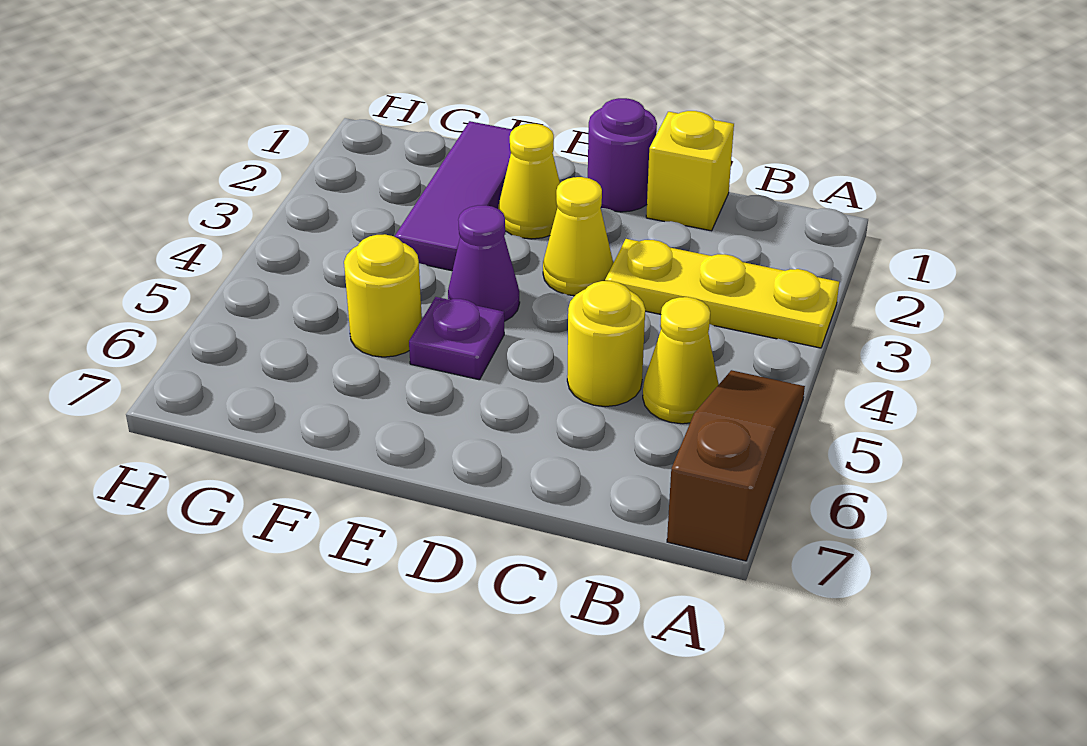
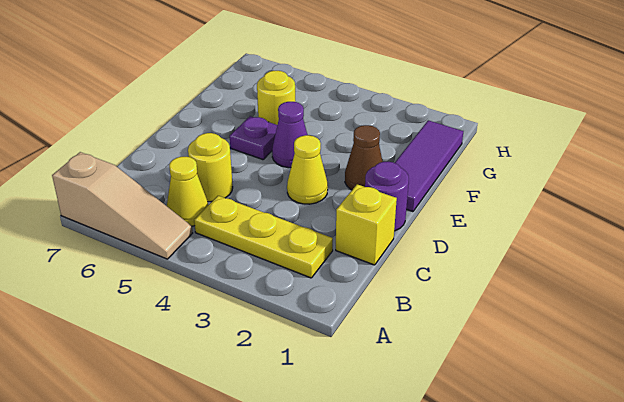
yellow plate A3:C3 level 1 -> yellow plate B2:B4 level 1
brown slope A5:A7 level 1 top 7 -> tan slope A5:A7 level 1 top 7
yellow cone E2 level 1 -> brown cone E2 level 1
purple tile F1:F3 level 1 -> purple tile E1:G1 level 1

• Work request
Reproduce the whole listing exactly, but not the images in it.

• Response to this exercise
yellow plate A3:C3 level 1 -> yellow plate B2:B4 level 1
brown slope A5:A7 level 1 top 7 -> tan slope A5:A7 level 1 top 7
yellow cone E2 level 1 -> brown cone E2 level 1
purple tile F1:F3 level 1 -> purple tile E1:G1 level 1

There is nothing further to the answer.